What is required
Copy verbatim the span of lines beginning at the line that contains "SW3: switch (+3V3, N_9) -> switch (GND, N_9)" and ending with the final line of the data. Exclude pictures from the copy.

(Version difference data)
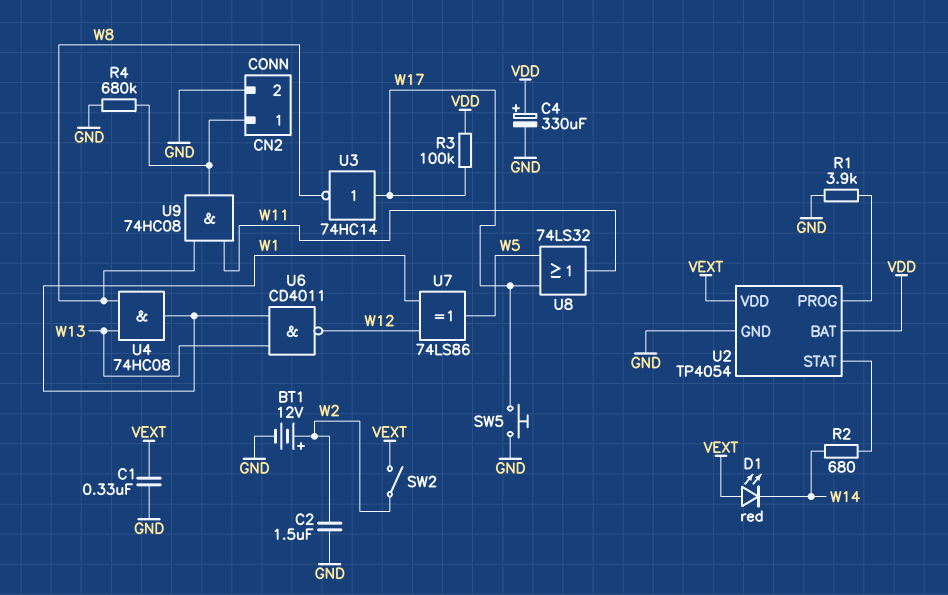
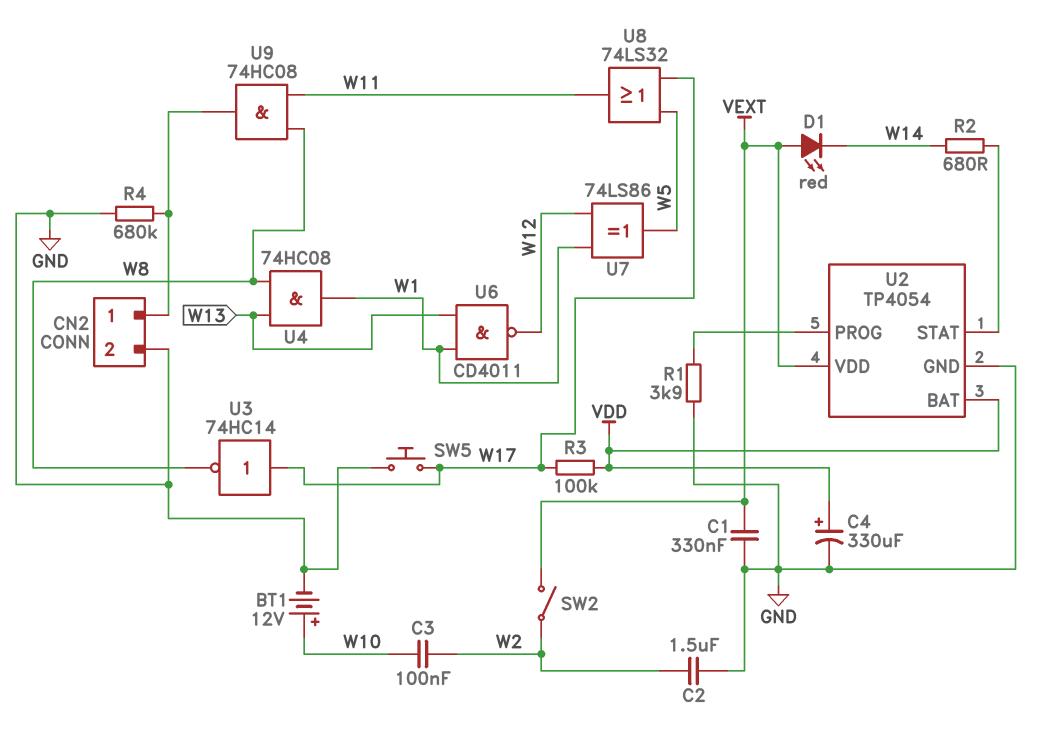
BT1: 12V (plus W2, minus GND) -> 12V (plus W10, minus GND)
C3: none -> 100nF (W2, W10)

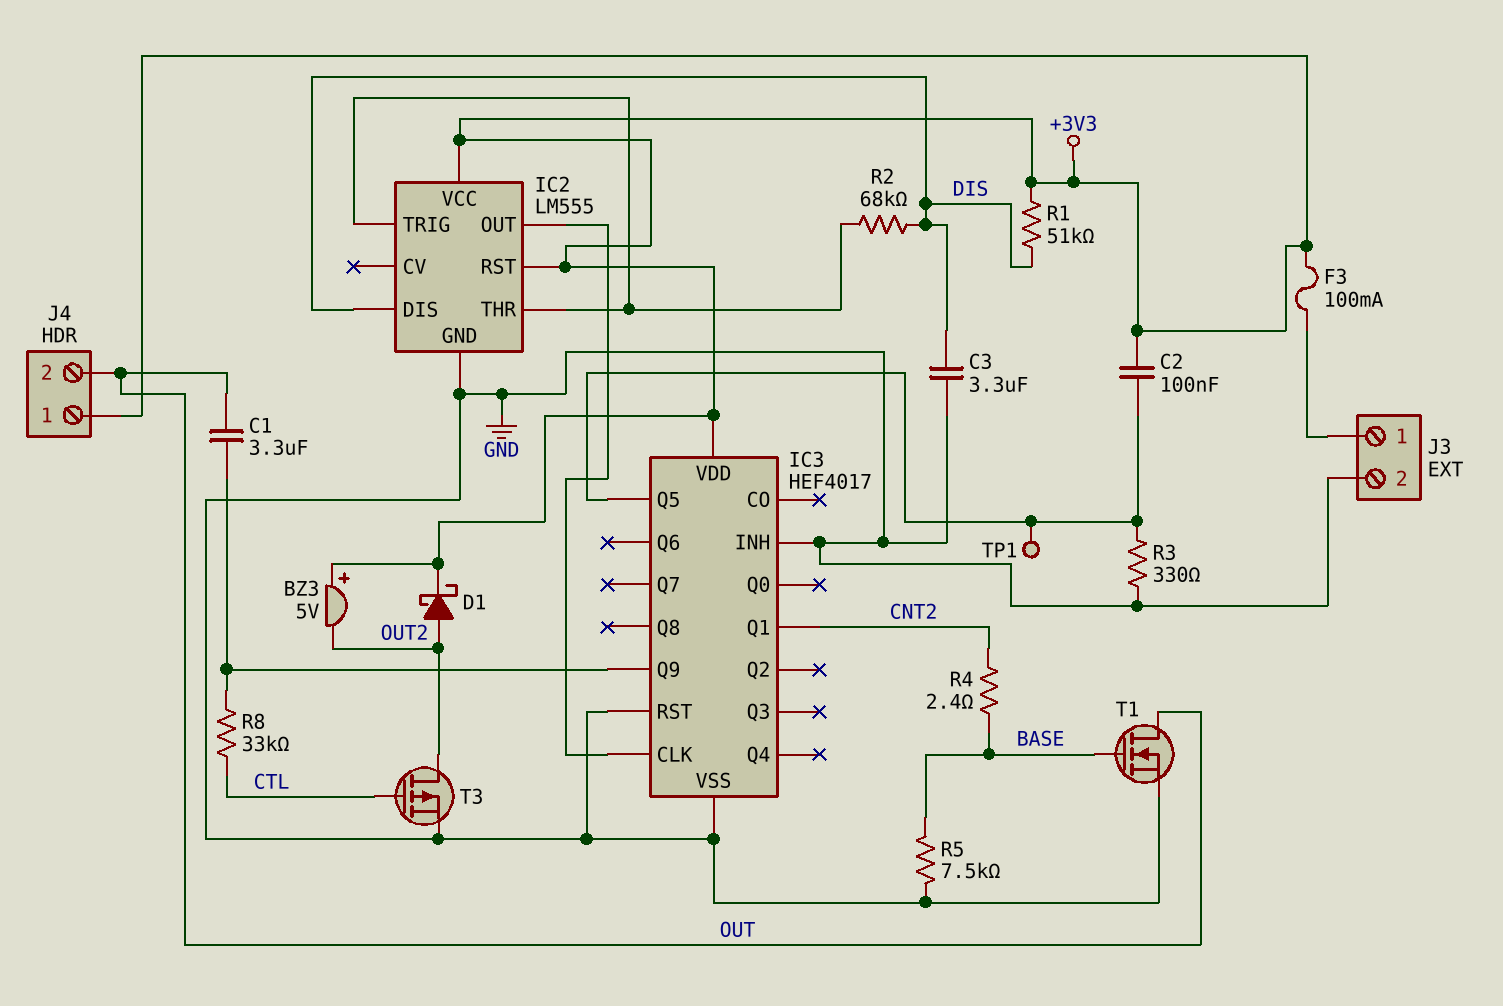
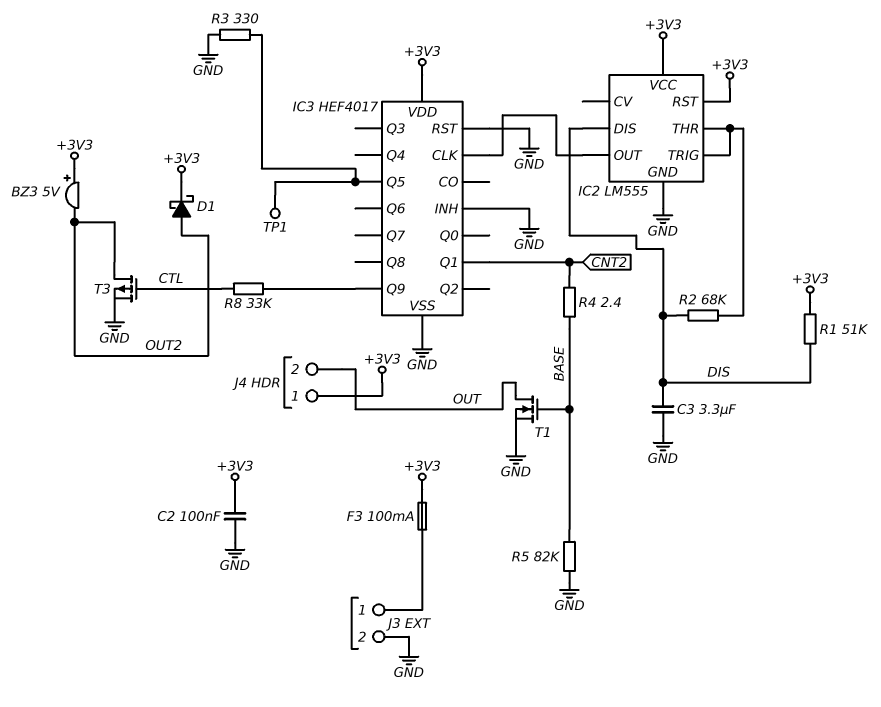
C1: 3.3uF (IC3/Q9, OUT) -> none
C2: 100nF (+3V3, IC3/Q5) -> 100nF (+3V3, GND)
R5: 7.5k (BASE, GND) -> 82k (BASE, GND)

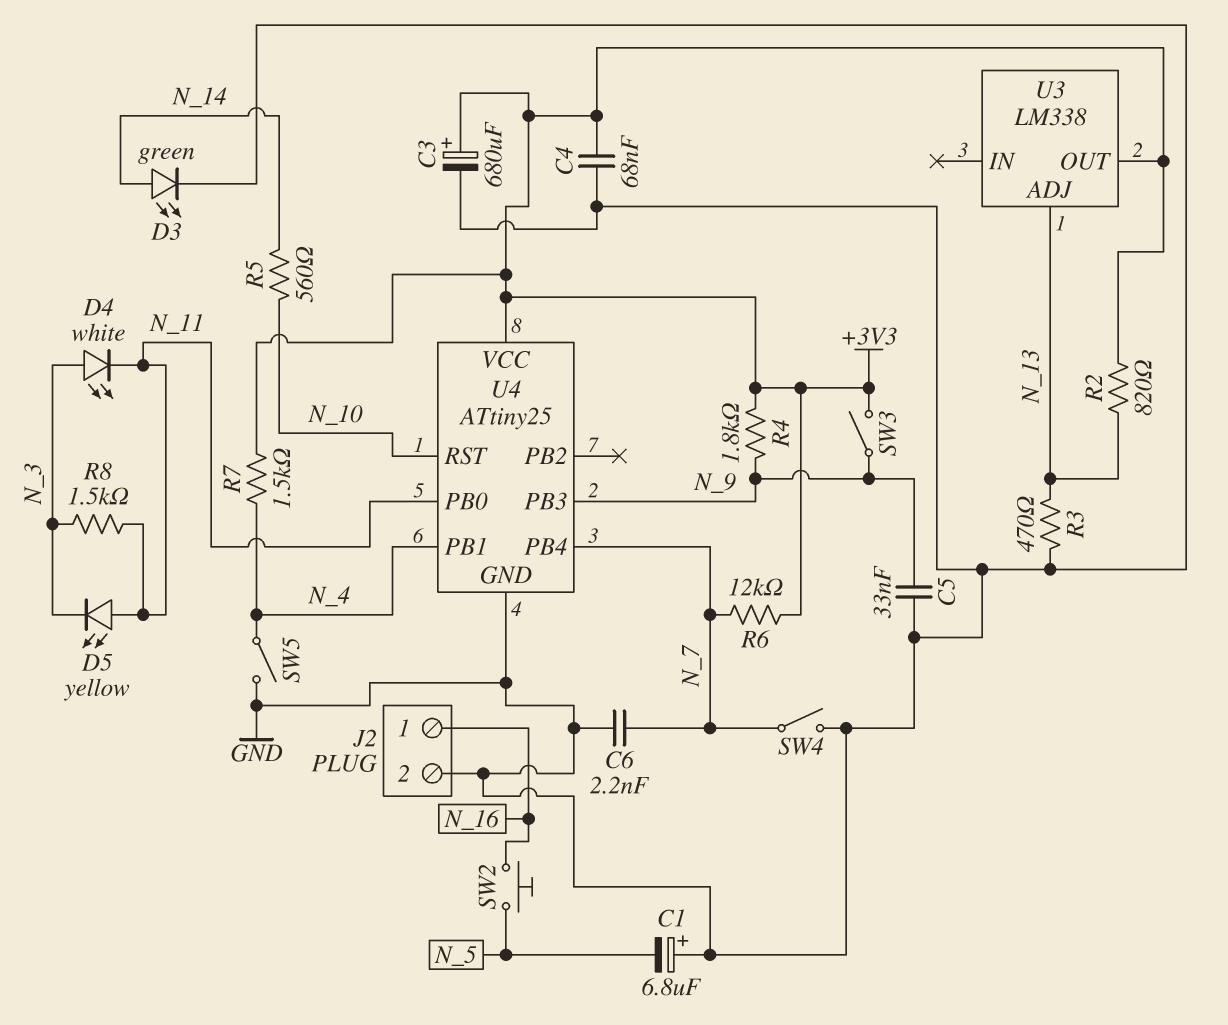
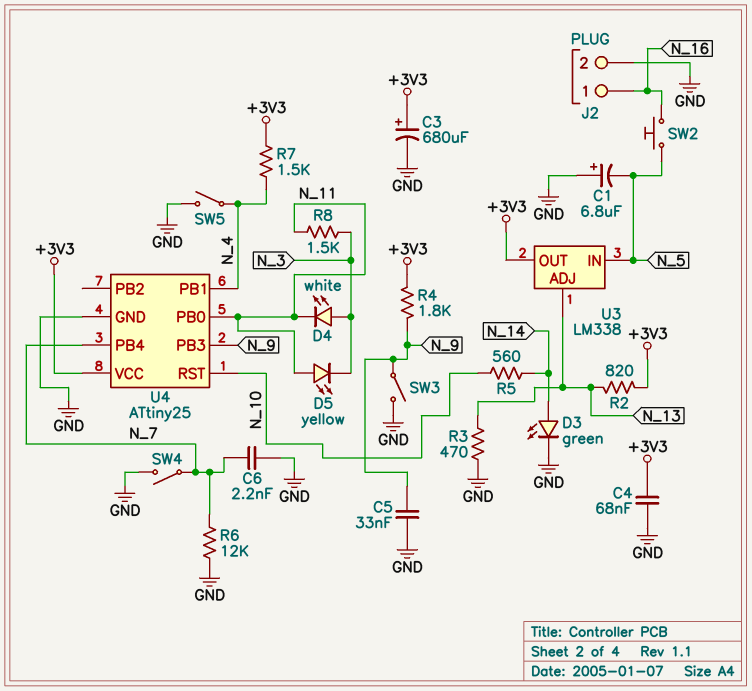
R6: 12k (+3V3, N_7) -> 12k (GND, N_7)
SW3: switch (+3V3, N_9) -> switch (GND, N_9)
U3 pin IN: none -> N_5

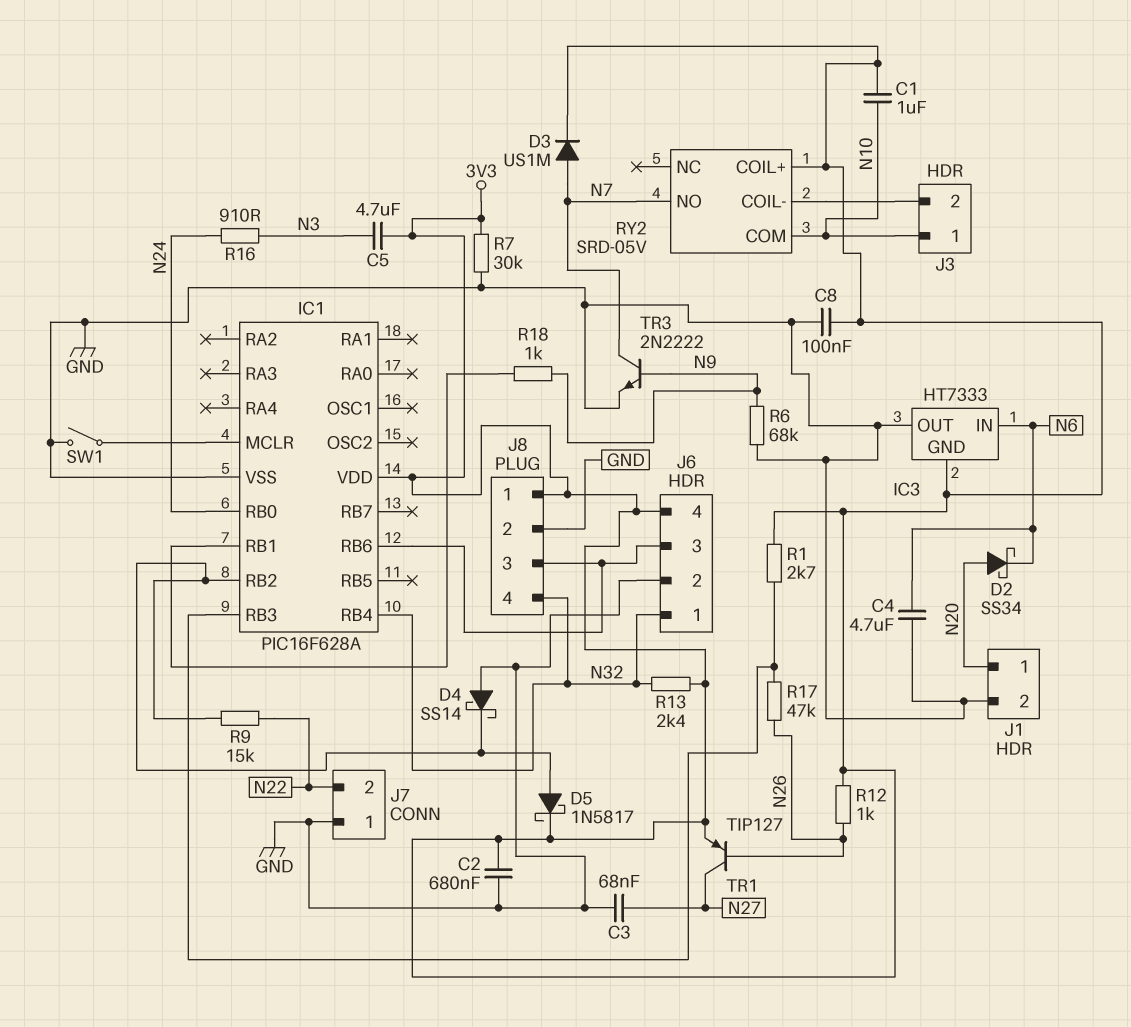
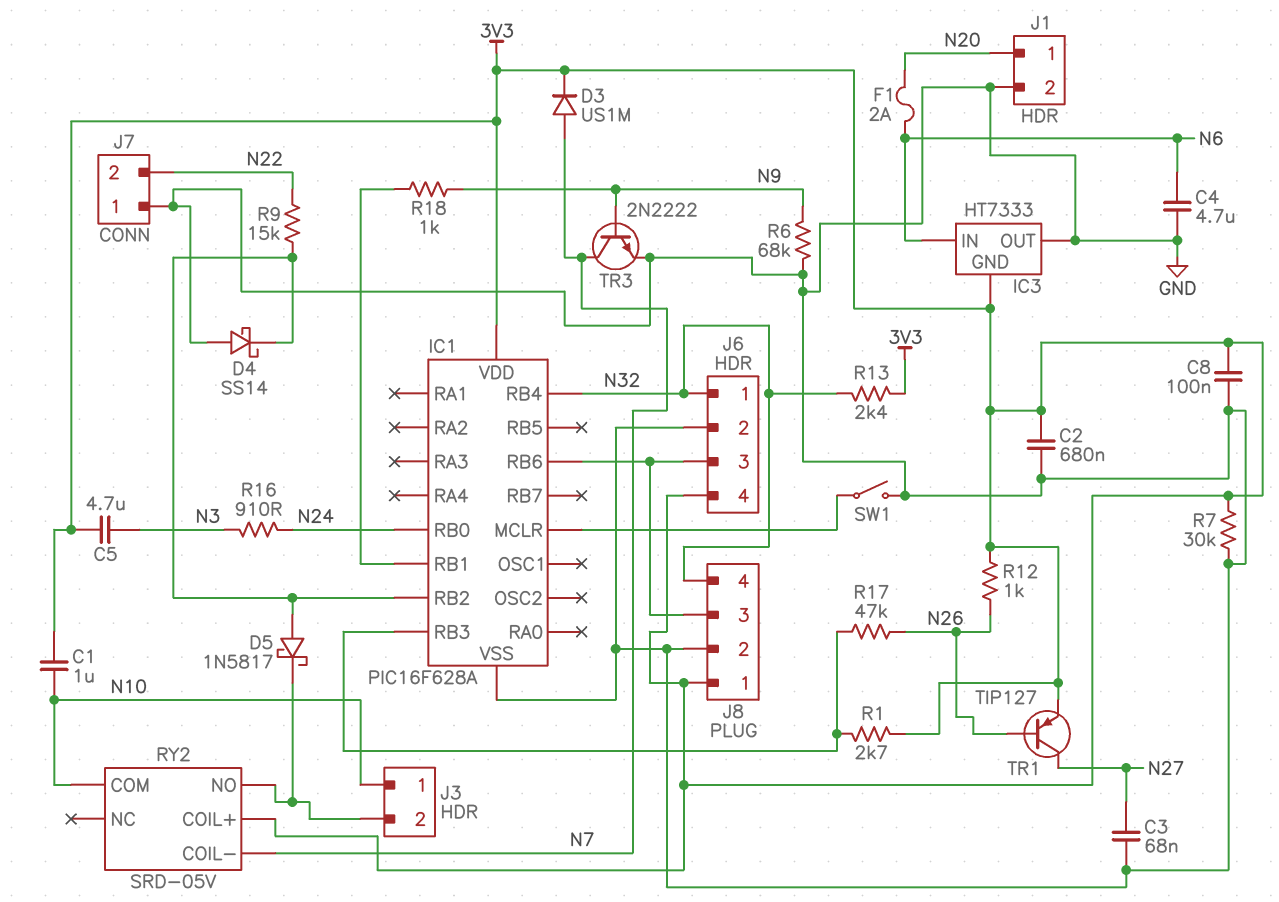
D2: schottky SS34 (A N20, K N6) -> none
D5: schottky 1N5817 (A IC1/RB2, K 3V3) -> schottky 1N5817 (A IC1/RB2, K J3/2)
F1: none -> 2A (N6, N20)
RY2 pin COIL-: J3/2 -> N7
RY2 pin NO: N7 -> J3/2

Solution
SW3: switch (+3V3, N_9) -> switch (GND, N_9)
U3 pin IN: none -> N_5

D2: schottky SS34 (A N20, K N6) -> none
D5: schottky 1N5817 (A IC1/RB2, K 3V3) -> schottky 1N5817 (A IC1/RB2, K J3/2)
F1: none -> 2A (N6, N20)
RY2 pin COIL-: J3/2 -> N7
RY2 pin NO: N7 -> J3/2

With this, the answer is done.